■ **Exercise details**
Copy out all of the records. Keep every word exact.

■ **Extracted information**
-=-=-=-=-

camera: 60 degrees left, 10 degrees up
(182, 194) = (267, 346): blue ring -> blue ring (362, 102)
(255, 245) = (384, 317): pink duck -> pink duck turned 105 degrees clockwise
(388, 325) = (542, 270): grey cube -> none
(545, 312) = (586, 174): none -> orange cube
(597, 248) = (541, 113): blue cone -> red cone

-=-=-=-=-

■ **Task answer**
camera: 60 degrees left, 10 degrees up
(182, 194) = (267, 346): blue ring -> blue ring (362, 102)
(255, 245) = (384, 317): pink duck -> pink duck turned 105 degrees clockwise
(388, 325) = (542, 270): grey cube -> none
(545, 312) = (586, 174): none -> orange cube
(597, 248) = (541, 113): blue cone -> red cone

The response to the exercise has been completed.